*Directions*: Your answer should consist only of the lines from the line containing "R107: 1.8k (VI, VX) -> none" through the last line below, each repeated exactly.

*** Data to use ***

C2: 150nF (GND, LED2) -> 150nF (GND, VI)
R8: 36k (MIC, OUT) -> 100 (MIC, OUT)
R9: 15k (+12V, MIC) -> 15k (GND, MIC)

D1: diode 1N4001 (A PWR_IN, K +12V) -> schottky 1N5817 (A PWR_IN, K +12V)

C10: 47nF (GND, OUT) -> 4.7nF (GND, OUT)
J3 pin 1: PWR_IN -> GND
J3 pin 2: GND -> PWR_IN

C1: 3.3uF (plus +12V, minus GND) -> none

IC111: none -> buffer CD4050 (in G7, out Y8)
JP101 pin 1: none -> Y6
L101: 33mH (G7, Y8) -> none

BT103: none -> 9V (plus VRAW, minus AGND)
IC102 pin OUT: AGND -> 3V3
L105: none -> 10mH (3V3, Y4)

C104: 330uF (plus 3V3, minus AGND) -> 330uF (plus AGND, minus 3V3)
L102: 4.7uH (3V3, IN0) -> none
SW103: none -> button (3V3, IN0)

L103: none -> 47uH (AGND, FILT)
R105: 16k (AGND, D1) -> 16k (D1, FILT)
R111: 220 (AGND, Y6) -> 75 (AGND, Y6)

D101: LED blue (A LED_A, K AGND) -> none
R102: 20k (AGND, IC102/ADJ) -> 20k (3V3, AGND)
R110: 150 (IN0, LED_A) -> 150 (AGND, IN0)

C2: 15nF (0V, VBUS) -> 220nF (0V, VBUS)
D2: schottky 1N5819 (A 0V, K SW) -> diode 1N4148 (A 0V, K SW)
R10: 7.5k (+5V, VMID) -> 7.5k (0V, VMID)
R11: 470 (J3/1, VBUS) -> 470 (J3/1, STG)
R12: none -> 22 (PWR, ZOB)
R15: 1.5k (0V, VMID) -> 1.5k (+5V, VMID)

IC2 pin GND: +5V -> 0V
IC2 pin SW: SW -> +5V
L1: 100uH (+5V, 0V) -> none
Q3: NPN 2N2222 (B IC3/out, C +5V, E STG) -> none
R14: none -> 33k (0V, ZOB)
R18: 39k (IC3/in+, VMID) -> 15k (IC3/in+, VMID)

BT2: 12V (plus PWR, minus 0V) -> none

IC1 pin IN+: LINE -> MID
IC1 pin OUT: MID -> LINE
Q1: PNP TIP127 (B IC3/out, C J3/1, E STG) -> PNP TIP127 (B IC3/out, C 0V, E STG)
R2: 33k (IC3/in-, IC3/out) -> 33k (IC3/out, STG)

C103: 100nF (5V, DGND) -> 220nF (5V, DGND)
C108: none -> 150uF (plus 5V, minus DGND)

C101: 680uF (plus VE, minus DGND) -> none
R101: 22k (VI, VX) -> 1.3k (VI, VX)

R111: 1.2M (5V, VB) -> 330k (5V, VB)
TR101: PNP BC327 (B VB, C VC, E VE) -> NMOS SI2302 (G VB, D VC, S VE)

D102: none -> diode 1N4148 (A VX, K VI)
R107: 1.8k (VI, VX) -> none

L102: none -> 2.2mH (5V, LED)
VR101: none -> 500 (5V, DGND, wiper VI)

*** End of Data to use ***

*Exercise response*:
R107: 1.8k (VI, VX) -> none

L102: none -> 2.2mH (5V, LED)
VR101: none -> 500 (5V, DGND, wiper VI)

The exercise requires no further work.